▶ _TASK PROMPT_: Your answer is every line of the material below in which the string "MISO" occurs.

START INPUT DATA

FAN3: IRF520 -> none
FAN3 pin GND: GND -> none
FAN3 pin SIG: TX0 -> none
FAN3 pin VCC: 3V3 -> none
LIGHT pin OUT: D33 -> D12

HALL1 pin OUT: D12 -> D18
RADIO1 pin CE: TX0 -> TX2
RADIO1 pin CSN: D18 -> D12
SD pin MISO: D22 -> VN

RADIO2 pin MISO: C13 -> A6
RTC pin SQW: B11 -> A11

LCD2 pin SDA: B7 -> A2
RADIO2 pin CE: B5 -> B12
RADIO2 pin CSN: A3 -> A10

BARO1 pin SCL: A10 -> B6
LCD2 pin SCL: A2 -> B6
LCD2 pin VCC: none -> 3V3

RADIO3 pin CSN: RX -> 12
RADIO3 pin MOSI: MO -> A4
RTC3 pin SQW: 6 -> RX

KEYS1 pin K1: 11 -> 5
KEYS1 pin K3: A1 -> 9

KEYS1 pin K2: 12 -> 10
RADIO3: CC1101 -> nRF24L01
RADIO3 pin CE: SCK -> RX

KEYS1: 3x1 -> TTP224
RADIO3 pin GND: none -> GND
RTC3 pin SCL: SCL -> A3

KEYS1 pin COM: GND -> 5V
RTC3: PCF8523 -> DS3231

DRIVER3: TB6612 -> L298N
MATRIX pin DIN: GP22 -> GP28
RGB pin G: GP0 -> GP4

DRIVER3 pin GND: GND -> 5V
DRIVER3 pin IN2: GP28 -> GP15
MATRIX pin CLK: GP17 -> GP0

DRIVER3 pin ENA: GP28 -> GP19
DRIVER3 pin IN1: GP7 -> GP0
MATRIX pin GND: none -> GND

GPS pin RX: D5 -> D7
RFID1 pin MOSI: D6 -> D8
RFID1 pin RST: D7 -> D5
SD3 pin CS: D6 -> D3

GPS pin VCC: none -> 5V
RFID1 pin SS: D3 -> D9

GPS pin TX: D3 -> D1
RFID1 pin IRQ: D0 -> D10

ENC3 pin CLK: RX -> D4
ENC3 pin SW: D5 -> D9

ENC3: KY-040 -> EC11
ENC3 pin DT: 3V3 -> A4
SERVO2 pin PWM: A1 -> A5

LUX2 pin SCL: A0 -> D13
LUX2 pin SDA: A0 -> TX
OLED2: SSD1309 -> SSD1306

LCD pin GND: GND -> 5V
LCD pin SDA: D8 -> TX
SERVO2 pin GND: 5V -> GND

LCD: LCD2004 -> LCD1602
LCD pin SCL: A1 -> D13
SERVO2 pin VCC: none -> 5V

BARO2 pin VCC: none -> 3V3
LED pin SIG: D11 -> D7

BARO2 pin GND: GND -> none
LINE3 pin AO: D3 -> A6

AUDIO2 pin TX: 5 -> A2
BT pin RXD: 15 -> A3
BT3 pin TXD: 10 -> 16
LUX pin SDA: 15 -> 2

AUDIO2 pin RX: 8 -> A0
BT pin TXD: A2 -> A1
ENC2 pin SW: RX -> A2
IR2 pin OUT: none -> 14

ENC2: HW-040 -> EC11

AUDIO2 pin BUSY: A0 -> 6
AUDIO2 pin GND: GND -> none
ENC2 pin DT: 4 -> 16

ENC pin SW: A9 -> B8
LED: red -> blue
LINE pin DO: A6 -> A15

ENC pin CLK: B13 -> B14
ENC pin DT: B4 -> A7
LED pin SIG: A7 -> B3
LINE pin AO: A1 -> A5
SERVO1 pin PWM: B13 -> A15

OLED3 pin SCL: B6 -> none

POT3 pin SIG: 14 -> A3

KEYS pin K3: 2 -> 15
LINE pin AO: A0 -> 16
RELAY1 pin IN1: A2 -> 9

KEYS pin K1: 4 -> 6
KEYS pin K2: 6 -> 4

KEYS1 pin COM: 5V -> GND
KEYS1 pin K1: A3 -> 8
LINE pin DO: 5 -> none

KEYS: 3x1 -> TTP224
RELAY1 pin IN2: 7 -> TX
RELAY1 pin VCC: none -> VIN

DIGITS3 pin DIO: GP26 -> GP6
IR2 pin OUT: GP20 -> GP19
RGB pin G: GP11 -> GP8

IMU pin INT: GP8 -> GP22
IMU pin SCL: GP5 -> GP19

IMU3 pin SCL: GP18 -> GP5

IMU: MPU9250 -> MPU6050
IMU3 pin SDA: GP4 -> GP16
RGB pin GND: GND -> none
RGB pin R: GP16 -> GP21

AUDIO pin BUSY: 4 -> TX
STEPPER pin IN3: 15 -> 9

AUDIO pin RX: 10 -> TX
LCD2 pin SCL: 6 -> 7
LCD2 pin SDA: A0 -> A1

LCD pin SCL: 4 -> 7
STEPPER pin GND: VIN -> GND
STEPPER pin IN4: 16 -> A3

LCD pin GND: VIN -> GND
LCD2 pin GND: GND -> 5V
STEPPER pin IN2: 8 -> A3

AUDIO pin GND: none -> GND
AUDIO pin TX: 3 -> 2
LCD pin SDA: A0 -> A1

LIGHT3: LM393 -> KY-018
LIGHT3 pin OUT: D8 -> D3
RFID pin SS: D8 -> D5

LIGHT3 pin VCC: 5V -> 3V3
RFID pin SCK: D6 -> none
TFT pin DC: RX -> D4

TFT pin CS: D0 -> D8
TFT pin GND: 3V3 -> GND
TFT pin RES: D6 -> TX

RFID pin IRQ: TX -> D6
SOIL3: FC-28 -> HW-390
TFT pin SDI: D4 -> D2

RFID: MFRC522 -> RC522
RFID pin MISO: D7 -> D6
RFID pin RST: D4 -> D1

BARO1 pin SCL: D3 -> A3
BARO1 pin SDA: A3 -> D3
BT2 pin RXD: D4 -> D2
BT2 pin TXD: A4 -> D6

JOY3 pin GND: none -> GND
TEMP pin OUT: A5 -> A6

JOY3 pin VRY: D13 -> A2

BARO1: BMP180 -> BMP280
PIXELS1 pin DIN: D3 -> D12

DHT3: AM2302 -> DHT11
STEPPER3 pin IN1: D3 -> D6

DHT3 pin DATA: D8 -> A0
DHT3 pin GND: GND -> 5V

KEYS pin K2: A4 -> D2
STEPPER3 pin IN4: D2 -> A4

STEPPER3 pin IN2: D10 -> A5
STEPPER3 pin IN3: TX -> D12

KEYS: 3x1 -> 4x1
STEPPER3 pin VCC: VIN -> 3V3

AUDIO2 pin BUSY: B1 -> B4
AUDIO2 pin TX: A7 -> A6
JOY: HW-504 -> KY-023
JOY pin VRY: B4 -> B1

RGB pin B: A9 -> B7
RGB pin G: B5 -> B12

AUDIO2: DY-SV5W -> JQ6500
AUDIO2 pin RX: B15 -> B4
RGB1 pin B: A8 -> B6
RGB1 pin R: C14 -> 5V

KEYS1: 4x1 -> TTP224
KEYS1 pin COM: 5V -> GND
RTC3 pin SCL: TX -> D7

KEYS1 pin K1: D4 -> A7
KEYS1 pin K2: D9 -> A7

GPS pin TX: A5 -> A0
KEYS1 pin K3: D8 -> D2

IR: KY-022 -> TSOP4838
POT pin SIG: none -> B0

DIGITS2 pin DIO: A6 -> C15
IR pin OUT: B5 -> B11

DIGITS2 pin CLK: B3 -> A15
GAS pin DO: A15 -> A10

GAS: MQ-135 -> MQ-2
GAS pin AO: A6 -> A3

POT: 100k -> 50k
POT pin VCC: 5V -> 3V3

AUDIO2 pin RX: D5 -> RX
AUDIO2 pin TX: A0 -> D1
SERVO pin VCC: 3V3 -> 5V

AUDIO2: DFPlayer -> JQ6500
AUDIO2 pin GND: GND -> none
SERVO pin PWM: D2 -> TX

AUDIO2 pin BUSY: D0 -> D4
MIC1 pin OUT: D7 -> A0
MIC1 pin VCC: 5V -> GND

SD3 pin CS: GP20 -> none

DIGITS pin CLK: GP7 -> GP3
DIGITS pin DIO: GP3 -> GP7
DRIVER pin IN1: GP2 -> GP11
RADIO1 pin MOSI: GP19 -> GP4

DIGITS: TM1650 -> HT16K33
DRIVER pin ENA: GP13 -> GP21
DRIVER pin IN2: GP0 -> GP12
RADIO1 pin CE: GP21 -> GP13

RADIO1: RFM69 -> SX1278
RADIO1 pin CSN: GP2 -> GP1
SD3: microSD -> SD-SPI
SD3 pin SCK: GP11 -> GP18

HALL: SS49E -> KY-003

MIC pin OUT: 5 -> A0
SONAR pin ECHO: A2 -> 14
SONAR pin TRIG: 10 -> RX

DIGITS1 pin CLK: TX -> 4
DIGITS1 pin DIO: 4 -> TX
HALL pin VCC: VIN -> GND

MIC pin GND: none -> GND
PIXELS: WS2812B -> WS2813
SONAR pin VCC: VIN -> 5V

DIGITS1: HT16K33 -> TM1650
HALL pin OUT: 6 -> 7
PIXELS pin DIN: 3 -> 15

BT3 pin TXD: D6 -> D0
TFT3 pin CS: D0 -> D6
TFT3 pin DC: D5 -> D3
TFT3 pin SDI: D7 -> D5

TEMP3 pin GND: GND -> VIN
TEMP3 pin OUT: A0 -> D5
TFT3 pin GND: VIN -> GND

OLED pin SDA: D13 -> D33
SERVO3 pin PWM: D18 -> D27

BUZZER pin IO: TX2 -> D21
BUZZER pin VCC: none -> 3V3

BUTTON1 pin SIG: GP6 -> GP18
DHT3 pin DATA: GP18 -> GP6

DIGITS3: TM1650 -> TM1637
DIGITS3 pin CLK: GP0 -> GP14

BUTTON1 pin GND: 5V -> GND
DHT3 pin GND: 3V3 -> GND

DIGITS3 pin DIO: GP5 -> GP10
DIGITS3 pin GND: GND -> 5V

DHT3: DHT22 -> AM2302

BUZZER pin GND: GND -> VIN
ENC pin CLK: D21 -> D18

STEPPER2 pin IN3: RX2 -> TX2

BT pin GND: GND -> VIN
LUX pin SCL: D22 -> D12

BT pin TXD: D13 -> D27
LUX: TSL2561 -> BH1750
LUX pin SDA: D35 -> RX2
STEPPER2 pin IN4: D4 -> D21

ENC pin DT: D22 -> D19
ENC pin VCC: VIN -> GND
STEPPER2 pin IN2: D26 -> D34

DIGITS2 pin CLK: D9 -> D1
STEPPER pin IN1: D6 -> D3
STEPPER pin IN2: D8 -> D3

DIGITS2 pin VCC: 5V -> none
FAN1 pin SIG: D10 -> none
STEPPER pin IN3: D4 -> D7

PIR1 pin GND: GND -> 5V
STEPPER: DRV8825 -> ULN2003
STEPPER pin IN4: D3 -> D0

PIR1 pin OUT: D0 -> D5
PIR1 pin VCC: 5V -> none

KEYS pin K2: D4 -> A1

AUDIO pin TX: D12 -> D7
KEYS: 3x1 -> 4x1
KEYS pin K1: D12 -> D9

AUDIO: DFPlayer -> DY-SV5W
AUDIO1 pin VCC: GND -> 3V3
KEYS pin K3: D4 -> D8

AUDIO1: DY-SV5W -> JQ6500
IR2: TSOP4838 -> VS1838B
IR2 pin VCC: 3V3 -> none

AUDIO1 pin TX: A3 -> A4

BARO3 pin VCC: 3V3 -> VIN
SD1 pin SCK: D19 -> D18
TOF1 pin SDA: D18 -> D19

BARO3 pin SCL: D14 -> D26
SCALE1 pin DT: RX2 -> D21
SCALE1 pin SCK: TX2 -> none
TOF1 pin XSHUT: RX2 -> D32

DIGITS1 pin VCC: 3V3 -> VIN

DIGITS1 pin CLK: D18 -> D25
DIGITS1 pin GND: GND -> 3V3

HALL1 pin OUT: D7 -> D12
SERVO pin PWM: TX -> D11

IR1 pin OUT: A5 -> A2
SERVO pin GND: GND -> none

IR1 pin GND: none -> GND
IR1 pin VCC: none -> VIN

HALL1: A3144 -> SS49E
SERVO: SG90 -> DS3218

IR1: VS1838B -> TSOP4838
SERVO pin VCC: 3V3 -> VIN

END INPUT DATA

▶ _RESULT_:
SD pin MISO: D22 -> VN
RADIO2 pin MISO: C13 -> A6
RFID pin MISO: D7 -> D6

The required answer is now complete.